- What this task involves: All lines from the one holding "purple brick C7:C8" through the last line of the entries below must be transcribed exactly, and no others. Pictures do not go in.

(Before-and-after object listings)
Segment Open
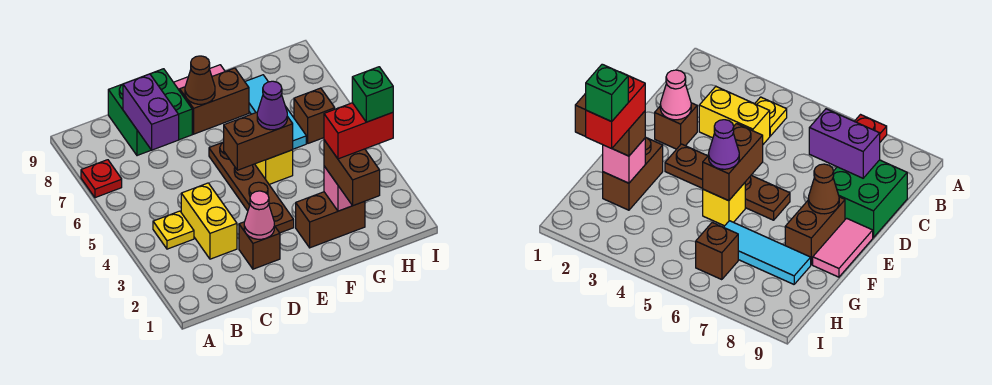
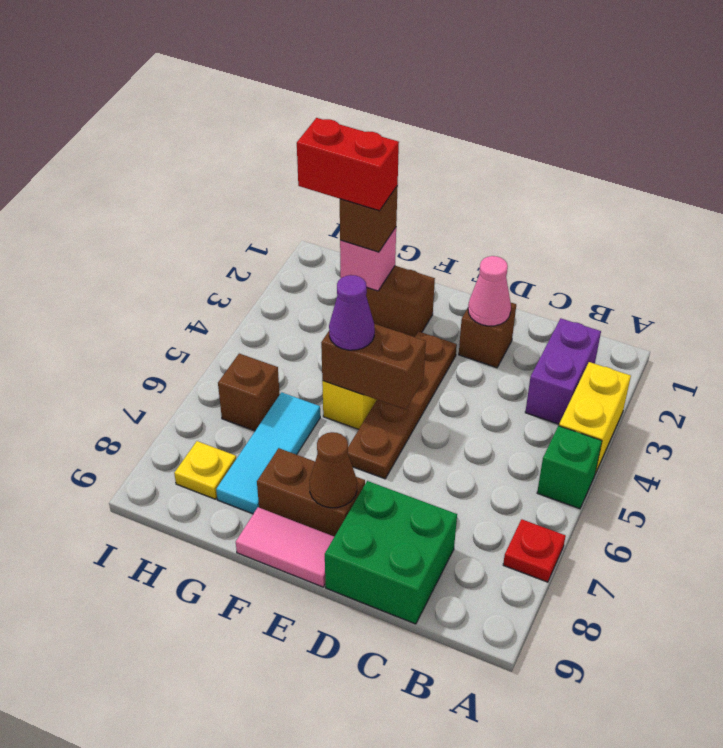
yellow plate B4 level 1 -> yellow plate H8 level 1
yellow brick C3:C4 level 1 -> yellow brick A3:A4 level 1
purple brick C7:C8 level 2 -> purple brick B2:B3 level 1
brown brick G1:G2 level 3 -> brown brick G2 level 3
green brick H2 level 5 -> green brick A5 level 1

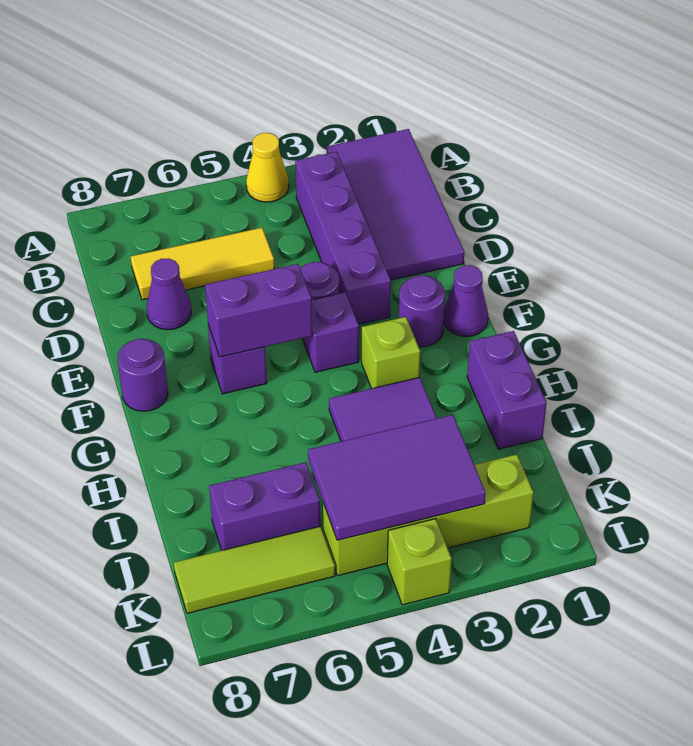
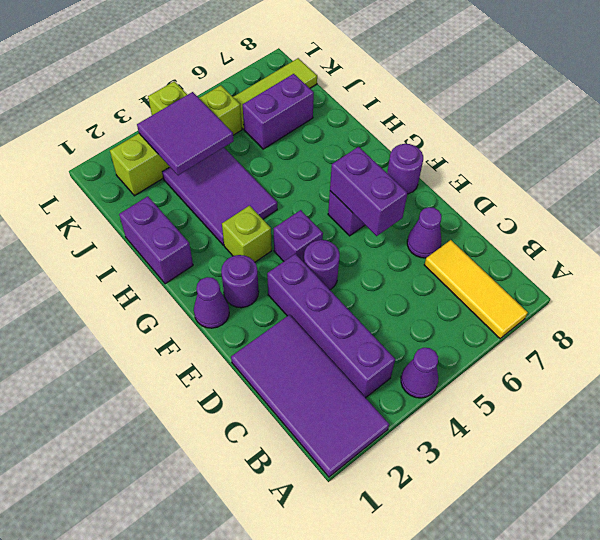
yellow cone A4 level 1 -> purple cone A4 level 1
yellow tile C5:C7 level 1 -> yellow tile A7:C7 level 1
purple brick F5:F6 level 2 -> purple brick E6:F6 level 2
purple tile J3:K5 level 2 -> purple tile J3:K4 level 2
Segment Closed
- Exercise solution:
purple brick C7:C8 level 2 -> purple brick B2:B3 level 1
brown brick G1:G2 level 3 -> brown brick G2 level 3
green brick H2 level 5 -> green brick A5 level 1

yellow cone A4 level 1 -> purple cone A4 level 1
yellow tile C5:C7 level 1 -> yellow tile A7:C7 level 1
purple brick F5:F6 level 2 -> purple brick E6:F6 level 2
purple tile J3:K5 level 2 -> purple tile J3:K4 level 2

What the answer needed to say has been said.